What you should do:
Copy out every line of the records that contains the word "Looking".

━━━━

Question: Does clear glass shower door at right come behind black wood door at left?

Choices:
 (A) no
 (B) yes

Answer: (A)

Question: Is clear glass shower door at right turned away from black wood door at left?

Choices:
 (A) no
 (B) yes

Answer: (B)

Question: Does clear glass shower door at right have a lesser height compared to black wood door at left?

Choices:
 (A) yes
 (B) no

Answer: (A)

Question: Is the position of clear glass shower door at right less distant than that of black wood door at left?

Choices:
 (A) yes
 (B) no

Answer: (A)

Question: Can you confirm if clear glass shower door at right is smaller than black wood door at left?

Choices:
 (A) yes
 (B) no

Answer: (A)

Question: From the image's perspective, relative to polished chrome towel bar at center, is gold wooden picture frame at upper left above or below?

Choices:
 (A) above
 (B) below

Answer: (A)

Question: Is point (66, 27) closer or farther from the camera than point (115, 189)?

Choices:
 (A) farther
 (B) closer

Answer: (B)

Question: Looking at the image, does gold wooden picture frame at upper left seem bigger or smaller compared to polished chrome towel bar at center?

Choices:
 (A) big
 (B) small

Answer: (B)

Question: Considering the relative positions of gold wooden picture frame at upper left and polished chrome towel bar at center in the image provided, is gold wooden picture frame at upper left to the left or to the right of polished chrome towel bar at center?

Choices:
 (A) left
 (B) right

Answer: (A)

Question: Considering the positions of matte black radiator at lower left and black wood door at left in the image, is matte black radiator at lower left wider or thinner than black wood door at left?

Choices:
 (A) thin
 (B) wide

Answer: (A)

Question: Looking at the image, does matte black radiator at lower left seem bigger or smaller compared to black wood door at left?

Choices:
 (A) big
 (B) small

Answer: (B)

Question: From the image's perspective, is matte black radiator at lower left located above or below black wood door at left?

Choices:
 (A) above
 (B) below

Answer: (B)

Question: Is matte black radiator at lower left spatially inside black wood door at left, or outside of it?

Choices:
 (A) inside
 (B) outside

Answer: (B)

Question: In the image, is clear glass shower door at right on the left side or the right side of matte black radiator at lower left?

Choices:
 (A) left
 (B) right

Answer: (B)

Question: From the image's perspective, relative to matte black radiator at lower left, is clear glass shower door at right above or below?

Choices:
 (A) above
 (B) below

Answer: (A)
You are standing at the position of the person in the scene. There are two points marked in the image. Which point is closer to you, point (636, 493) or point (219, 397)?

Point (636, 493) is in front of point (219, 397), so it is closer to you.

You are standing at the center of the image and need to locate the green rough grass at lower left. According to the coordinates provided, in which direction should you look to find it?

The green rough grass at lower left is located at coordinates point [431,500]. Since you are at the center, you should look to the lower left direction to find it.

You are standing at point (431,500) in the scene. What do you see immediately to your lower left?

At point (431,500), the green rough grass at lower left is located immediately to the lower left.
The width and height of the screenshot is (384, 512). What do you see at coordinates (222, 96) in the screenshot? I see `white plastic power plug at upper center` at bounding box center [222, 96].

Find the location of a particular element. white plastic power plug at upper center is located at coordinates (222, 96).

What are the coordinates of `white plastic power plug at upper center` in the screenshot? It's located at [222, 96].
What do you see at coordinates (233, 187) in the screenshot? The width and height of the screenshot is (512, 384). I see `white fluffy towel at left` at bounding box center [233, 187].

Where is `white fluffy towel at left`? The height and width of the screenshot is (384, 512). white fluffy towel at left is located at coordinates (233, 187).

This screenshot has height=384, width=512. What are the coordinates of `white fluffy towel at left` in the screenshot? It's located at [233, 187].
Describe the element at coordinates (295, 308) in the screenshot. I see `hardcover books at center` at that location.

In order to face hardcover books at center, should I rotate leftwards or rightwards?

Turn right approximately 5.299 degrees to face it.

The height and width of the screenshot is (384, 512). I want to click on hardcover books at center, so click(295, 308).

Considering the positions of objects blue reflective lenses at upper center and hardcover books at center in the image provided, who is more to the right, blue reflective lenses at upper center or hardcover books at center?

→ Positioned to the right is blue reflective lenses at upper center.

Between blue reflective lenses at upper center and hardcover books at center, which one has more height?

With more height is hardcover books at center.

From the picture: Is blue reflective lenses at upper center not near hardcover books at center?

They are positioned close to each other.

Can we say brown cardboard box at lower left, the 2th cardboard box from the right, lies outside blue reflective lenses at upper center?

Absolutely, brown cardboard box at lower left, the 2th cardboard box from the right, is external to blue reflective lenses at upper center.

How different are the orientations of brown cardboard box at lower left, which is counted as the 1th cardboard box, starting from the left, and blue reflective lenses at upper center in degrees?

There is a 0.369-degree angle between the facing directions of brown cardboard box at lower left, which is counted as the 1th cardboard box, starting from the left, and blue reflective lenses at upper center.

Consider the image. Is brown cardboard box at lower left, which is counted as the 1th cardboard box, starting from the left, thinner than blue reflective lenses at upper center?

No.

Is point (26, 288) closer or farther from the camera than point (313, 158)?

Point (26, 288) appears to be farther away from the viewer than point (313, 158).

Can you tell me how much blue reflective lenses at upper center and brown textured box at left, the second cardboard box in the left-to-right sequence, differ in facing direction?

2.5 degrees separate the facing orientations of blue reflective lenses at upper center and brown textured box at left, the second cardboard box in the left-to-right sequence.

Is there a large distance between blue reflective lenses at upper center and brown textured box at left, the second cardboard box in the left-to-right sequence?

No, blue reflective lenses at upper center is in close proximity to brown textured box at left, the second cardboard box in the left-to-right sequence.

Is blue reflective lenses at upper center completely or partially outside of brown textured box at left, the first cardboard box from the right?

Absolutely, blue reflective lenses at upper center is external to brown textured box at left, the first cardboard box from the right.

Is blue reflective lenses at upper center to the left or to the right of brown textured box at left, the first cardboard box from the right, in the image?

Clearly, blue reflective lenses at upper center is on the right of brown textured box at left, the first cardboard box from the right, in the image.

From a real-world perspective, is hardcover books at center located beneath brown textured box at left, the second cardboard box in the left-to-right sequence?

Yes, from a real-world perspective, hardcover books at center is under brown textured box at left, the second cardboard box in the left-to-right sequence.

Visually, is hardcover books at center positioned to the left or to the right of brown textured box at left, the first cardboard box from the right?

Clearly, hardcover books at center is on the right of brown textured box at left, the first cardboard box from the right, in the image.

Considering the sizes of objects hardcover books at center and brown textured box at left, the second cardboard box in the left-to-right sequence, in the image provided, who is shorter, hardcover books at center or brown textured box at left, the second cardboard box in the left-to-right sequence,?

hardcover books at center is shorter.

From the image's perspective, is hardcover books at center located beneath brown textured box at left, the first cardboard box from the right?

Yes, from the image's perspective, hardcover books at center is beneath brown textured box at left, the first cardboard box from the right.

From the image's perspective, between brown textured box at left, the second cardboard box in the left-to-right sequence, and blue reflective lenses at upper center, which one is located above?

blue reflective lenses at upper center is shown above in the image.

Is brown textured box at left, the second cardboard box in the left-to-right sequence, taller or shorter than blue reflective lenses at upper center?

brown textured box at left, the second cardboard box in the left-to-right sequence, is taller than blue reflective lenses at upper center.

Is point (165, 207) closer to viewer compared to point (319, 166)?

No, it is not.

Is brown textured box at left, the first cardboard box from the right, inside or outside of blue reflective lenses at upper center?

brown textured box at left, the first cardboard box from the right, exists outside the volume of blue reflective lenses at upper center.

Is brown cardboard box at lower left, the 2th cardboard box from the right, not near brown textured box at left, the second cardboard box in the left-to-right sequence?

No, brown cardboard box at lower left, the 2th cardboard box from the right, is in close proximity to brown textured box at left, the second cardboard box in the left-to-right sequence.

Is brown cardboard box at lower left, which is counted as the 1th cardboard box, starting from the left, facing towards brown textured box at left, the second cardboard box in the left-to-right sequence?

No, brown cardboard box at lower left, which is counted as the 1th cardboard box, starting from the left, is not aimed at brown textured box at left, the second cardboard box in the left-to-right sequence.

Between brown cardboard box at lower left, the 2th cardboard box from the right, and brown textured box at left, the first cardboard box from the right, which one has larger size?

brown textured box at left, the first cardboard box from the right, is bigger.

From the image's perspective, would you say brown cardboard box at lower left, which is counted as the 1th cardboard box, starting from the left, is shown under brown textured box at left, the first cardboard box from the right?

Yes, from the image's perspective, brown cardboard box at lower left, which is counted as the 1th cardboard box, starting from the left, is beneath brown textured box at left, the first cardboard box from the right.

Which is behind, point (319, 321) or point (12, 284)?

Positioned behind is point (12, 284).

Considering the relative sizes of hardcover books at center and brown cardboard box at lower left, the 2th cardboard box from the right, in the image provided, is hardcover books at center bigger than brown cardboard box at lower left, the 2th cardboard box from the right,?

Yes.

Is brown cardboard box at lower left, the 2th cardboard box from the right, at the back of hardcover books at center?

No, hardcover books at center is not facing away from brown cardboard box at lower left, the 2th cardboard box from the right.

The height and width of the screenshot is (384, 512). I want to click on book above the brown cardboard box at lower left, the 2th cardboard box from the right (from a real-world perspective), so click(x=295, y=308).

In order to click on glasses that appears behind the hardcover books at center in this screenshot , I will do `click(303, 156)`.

━━━━

Answer below:
Question: Looking at the image, does gold wooden picture frame at upper left seem bigger or smaller compared to polished chrome towel bar at center?
Question: Looking at the image, does matte black radiator at lower left seem bigger or smaller compared to black wood door at left?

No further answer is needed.